Spatial reasoning data:
-- Opening Marker --

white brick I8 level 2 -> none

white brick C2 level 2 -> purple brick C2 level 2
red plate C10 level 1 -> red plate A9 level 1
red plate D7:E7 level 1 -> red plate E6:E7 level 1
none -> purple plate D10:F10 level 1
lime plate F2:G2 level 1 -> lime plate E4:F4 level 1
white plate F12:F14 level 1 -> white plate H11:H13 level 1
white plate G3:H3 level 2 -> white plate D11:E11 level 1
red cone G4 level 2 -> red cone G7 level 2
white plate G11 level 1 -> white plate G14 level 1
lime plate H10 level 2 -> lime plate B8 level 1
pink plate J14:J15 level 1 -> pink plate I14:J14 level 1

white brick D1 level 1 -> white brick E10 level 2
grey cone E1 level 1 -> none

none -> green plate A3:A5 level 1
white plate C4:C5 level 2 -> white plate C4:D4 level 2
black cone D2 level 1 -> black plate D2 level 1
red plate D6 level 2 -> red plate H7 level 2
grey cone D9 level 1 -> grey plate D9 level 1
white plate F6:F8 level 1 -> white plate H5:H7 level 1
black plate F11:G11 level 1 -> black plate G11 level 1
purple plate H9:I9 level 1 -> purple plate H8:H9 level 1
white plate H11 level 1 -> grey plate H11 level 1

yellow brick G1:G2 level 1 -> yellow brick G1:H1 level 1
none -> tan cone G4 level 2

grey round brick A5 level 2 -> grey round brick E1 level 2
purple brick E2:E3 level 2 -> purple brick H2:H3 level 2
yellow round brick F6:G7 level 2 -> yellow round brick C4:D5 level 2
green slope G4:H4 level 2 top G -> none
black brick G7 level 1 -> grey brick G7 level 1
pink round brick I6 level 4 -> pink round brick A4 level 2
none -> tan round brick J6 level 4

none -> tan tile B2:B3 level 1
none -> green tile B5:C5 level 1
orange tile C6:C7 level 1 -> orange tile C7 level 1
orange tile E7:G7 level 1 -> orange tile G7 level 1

-- Closing Marker --

Problem to work on
Reproduce the data exactly. All of it is needed.

Solution to the problem
white brick I8 level 2 -> none

white brick C2 level 2 -> purple brick C2 level 2
red plate C10 level 1 -> red plate A9 level 1
red plate D7:E7 level 1 -> red plate E6:E7 level 1
none -> purple plate D10:F10 level 1
lime plate F2:G2 level 1 -> lime plate E4:F4 level 1
white plate F12:F14 level 1 -> white plate H11:H13 level 1
white plate G3:H3 level 2 -> white plate D11:E11 level 1
red cone G4 level 2 -> red cone G7 level 2
white plate G11 level 1 -> white plate G14 level 1
lime plate H10 level 2 -> lime plate B8 level 1
pink plate J14:J15 level 1 -> pink plate I14:J14 level 1

white brick D1 level 1 -> white brick E10 level 2
grey cone E1 level 1 -> none

none -> green plate A3:A5 level 1
white plate C4:C5 level 2 -> white plate C4:D4 level 2
black cone D2 level 1 -> black plate D2 level 1
red plate D6 level 2 -> red plate H7 level 2
grey cone D9 level 1 -> grey plate D9 level 1
white plate F6:F8 level 1 -> white plate H5:H7 level 1
black plate F11:G11 level 1 -> black plate G11 level 1
purple plate H9:I9 level 1 -> purple plate H8:H9 level 1
white plate H11 level 1 -> grey plate H11 level 1

yellow brick G1:G2 level 1 -> yellow brick G1:H1 level 1
none -> tan cone G4 level 2

grey round brick A5 level 2 -> grey round brick E1 level 2
purple brick E2:E3 level 2 -> purple brick H2:H3 level 2
yellow round brick F6:G7 level 2 -> yellow round brick C4:D5 level 2
green slope G4:H4 level 2 top G -> none
black brick G7 level 1 -> grey brick G7 level 1
pink round brick I6 level 4 -> pink round brick A4 level 2
none -> tan round brick J6 level 4

none -> tan tile B2:B3 level 1
none -> green tile B5:C5 level 1
orange tile C6:C7 level 1 -> orange tile C7 level 1
orange tile E7:G7 level 1 -> orange tile G7 level 1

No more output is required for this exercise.